** TASK GOAL **
In the records below, count each line where the word "hexagon" appears, and reply with that number only.
== Segment start ==
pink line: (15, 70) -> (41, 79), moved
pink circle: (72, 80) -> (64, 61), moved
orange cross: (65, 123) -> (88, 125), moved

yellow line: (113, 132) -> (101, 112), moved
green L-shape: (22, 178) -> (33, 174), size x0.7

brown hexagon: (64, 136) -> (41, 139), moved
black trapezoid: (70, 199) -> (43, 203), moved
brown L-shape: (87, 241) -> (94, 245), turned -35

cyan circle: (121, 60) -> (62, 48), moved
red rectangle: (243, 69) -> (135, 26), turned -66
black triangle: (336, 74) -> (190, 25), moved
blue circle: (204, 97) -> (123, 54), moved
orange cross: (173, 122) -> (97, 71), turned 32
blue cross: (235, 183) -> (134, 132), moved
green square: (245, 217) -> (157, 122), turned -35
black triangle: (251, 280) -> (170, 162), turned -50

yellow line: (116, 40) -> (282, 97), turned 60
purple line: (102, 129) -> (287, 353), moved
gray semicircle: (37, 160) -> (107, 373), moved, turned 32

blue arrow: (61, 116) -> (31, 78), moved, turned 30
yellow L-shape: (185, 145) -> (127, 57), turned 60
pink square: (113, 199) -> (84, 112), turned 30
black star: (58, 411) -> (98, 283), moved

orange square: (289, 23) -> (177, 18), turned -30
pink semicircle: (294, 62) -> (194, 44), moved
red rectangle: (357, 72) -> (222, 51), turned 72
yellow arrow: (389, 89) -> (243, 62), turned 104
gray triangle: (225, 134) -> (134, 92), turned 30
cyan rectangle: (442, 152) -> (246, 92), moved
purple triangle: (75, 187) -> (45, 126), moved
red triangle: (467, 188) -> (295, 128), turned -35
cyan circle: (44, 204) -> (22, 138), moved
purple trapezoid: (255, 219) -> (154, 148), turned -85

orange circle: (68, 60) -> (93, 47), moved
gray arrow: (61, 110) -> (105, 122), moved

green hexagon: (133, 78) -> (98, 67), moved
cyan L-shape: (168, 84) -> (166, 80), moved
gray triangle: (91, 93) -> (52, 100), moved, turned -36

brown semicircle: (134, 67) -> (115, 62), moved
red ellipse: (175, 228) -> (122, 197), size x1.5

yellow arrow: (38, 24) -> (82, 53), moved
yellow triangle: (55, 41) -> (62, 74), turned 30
== Segment end ==
** WRITTEN REPLY **
2